▶ [Stored items]
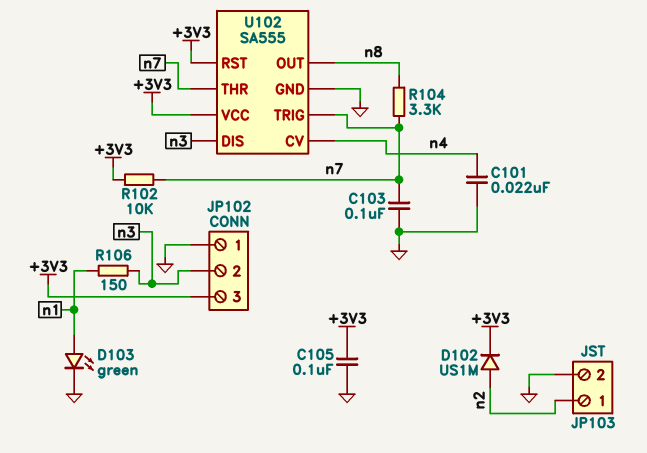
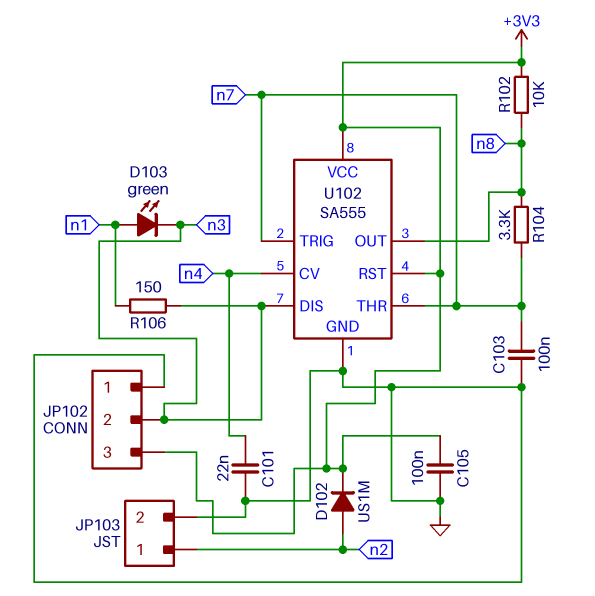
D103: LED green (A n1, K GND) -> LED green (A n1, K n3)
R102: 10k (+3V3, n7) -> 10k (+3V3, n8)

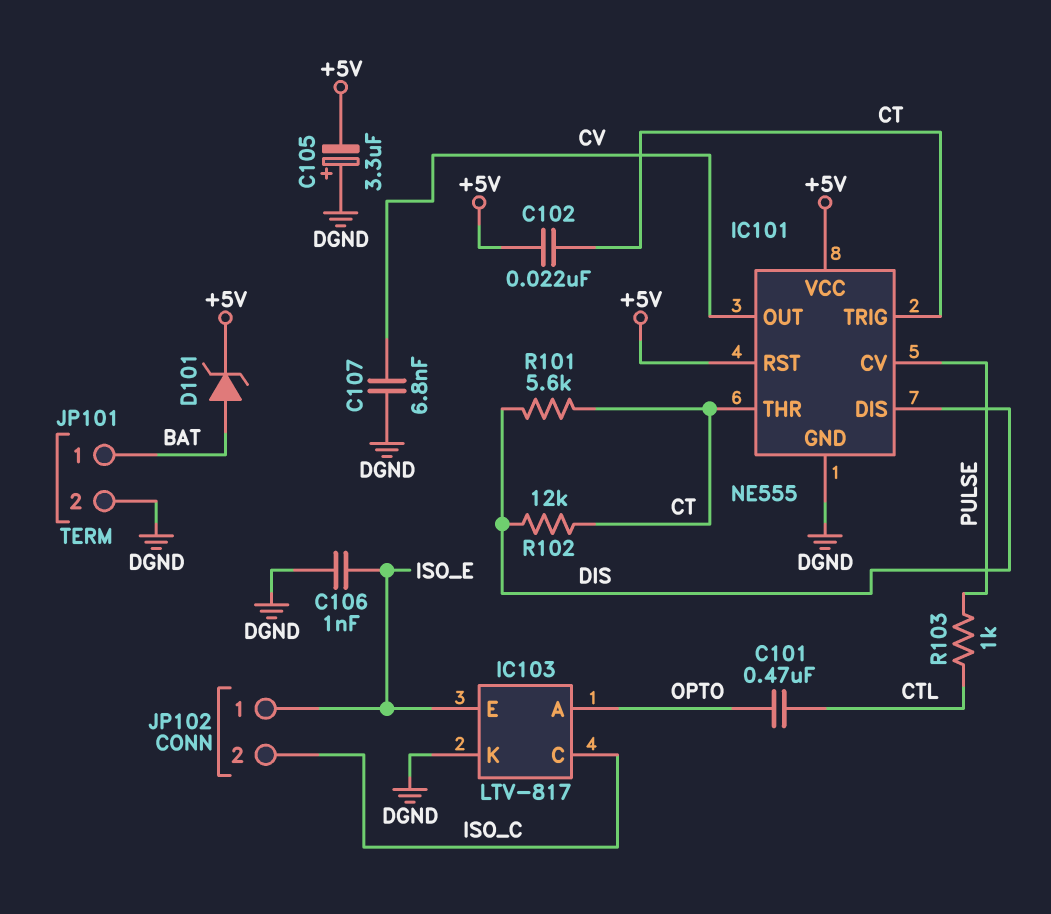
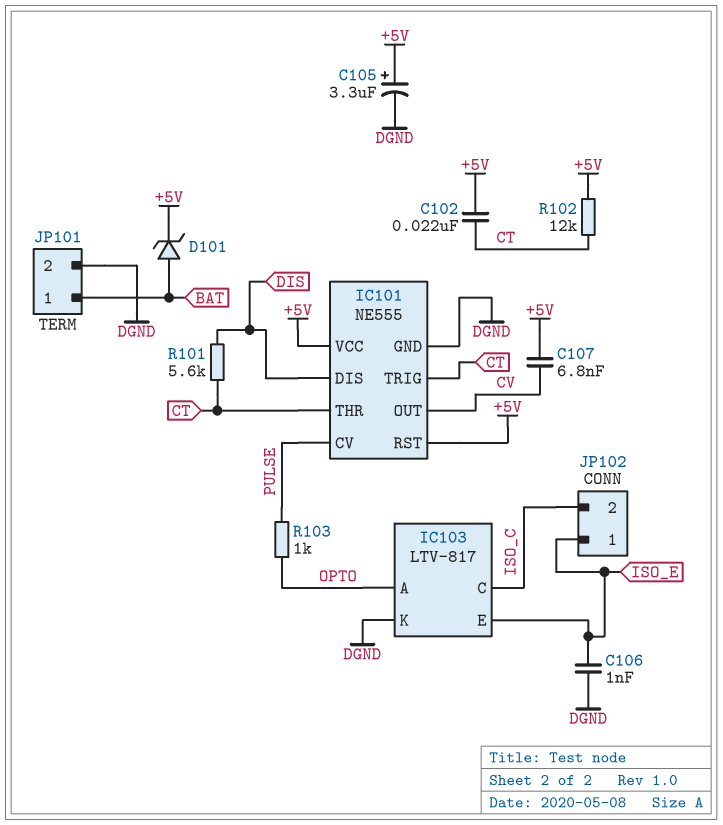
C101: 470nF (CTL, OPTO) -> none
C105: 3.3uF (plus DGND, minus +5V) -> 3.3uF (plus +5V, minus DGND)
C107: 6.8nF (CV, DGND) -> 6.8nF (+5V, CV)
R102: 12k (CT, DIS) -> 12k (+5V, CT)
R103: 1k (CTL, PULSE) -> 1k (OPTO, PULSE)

▶ [AIM OF THE EXERCISE]
Every line above should be printed again word for word, without its pictures.

▶ [WRITTEN ANSWER]
D103: LED green (A n1, K GND) -> LED green (A n1, K n3)
R102: 10k (+3V3, n7) -> 10k (+3V3, n8)

C101: 470nF (CTL, OPTO) -> none
C105: 3.3uF (plus DGND, minus +5V) -> 3.3uF (plus +5V, minus DGND)
C107: 6.8nF (CV, DGND) -> 6.8nF (+5V, CV)
R102: 12k (CT, DIS) -> 12k (+5V, CT)
R103: 1k (CTL, PULSE) -> 1k (OPTO, PULSE)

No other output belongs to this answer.